** TO DO **
Print the data exactly as it is given, please.

--- INPUT MATERIAL ---

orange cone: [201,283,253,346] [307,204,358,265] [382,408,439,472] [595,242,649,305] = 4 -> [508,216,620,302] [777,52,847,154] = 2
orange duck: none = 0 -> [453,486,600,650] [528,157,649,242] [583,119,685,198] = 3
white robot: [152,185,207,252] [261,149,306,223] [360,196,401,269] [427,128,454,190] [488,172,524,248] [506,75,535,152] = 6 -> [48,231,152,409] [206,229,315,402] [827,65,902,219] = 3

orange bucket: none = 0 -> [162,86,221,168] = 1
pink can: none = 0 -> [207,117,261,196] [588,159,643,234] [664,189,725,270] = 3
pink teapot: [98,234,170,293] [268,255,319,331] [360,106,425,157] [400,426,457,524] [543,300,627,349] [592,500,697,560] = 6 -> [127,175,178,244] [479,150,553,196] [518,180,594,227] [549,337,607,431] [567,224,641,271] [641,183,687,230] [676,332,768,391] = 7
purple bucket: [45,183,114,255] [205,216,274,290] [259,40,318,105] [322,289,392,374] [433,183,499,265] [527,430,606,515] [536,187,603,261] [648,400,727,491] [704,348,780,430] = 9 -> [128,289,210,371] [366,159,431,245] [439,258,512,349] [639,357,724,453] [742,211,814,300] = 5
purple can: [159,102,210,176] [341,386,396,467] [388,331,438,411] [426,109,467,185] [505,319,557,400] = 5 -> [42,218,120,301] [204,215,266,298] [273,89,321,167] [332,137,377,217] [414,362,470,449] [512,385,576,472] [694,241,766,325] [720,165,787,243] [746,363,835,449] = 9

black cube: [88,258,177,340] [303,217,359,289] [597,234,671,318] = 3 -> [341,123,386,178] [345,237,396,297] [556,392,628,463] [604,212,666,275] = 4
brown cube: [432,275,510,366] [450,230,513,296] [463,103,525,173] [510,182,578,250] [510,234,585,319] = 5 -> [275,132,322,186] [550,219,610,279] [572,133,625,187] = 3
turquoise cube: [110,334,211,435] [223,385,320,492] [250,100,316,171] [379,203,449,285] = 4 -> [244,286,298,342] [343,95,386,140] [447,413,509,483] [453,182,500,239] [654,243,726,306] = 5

---

** SOLVED EXERCISE **
orange cone: [201,283,253,346] [307,204,358,265] [382,408,439,472] [595,242,649,305] = 4 -> [508,216,620,302] [777,52,847,154] = 2
orange duck: none = 0 -> [453,486,600,650] [528,157,649,242] [583,119,685,198] = 3
white robot: [152,185,207,252] [261,149,306,223] [360,196,401,269] [427,128,454,190] [488,172,524,248] [506,75,535,152] = 6 -> [48,231,152,409] [206,229,315,402] [827,65,902,219] = 3

orange bucket: none = 0 -> [162,86,221,168] = 1
pink can: none = 0 -> [207,117,261,196] [588,159,643,234] [664,189,725,270] = 3
pink teapot: [98,234,170,293] [268,255,319,331] [360,106,425,157] [400,426,457,524] [543,300,627,349] [592,500,697,560] = 6 -> [127,175,178,244] [479,150,553,196] [518,180,594,227] [549,337,607,431] [567,224,641,271] [641,183,687,230] [676,332,768,391] = 7
purple bucket: [45,183,114,255] [205,216,274,290] [259,40,318,105] [322,289,392,374] [433,183,499,265] [527,430,606,515] [536,187,603,261] [648,400,727,491] [704,348,780,430] = 9 -> [128,289,210,371] [366,159,431,245] [439,258,512,349] [639,357,724,453] [742,211,814,300] = 5
purple can: [159,102,210,176] [341,386,396,467] [388,331,438,411] [426,109,467,185] [505,319,557,400] = 5 -> [42,218,120,301] [204,215,266,298] [273,89,321,167] [332,137,377,217] [414,362,470,449] [512,385,576,472] [694,241,766,325] [720,165,787,243] [746,363,835,449] = 9

black cube: [88,258,177,340] [303,217,359,289] [597,234,671,318] = 3 -> [341,123,386,178] [345,237,396,297] [556,392,628,463] [604,212,666,275] = 4
brown cube: [432,275,510,366] [450,230,513,296] [463,103,525,173] [510,182,578,250] [510,234,585,319] = 5 -> [275,132,322,186] [550,219,610,279] [572,133,625,187] = 3
turquoise cube: [110,334,211,435] [223,385,320,492] [250,100,316,171] [379,203,449,285] = 4 -> [244,286,298,342] [343,95,386,140] [447,413,509,483] [453,182,500,239] [654,243,726,306] = 5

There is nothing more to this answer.